• Work item:
Return the data below exactly, but only from the line containing "none -> orange brick F5:G5 level 1" through the line containing "none -> white plate D3:F3 level 2", with both of those lines included.

>>>

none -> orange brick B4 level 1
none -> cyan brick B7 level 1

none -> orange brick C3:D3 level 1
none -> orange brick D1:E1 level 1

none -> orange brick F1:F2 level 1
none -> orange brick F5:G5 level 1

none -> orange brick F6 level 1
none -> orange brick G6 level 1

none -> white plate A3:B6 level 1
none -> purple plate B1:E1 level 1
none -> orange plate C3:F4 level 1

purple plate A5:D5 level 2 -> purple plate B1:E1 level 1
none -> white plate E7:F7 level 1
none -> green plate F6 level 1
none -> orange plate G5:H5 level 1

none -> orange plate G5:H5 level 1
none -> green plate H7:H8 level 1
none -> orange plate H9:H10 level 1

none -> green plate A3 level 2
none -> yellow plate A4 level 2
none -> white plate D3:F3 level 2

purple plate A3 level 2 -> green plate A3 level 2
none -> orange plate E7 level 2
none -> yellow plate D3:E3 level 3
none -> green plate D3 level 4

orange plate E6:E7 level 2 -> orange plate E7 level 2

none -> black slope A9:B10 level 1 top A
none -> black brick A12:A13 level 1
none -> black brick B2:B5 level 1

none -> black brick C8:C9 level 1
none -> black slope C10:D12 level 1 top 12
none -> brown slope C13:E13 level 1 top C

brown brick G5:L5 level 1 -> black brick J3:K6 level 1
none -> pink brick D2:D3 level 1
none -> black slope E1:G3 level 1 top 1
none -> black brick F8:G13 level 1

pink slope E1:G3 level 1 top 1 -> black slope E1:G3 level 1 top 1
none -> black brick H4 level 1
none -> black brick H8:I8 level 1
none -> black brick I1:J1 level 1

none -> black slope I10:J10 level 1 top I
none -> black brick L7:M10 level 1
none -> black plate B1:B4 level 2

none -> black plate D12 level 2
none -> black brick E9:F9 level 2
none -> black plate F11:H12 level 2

<<<

• Written reply:
none -> orange brick F5:G5 level 1

none -> orange brick F6 level 1
none -> orange brick G6 level 1

none -> white plate A3:B6 level 1
none -> purple plate B1:E1 level 1
none -> orange plate C3:F4 level 1

purple plate A5:D5 level 2 -> purple plate B1:E1 level 1
none -> white plate E7:F7 level 1
none -> green plate F6 level 1
none -> orange plate G5:H5 level 1

none -> orange plate G5:H5 level 1
none -> green plate H7:H8 level 1
none -> orange plate H9:H10 level 1

none -> green plate A3 level 2
none -> yellow plate A4 level 2
none -> white plate D3:F3 level 2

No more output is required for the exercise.